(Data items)
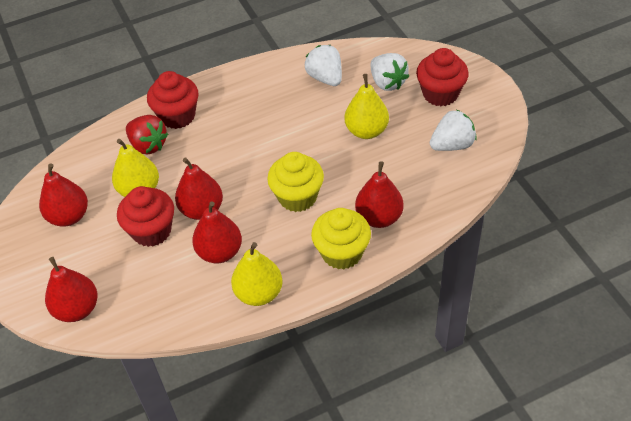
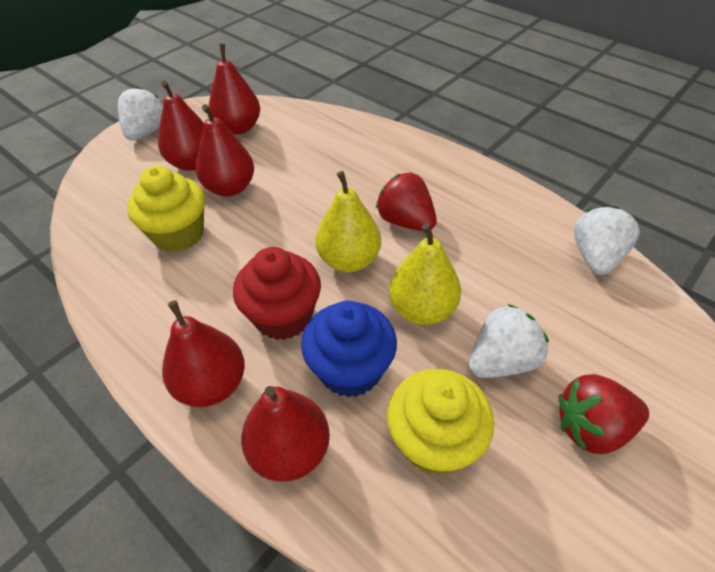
blue cupcake: 0 -> 1
red cupcake: 3 -> 1
red strawberry: 1 -> 2
yellow pear: 3 -> 2

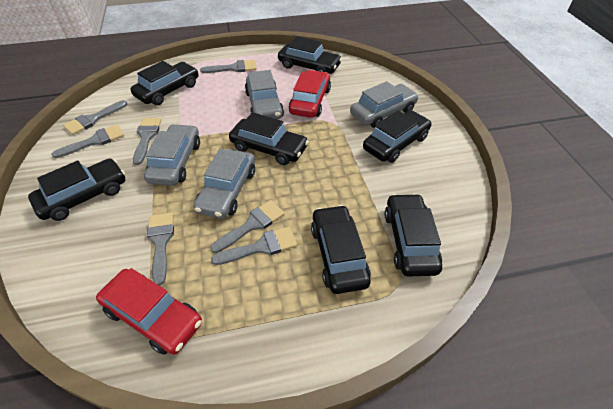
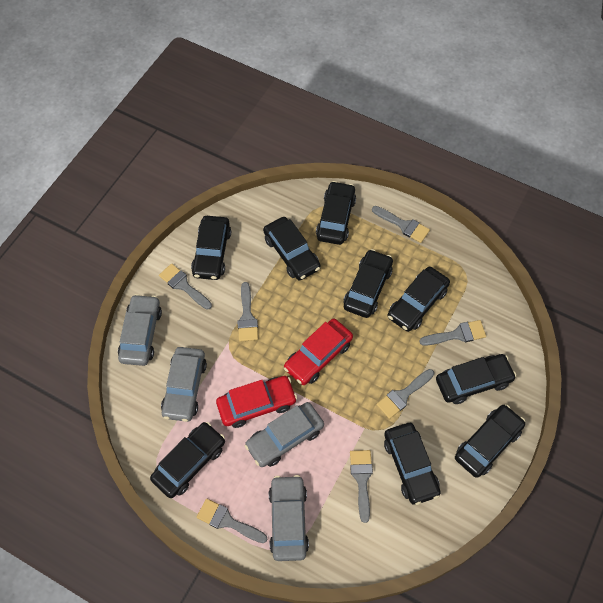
black car: 7 -> 9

— YOUR INSTRUCTIONS —
An exact copy of the records above is wanted, with the pictures omitted.

— RESULT OF THE EXERCISE —
blue cupcake: 0 -> 1
red cupcake: 3 -> 1
red strawberry: 1 -> 2
yellow pear: 3 -> 2

black car: 7 -> 9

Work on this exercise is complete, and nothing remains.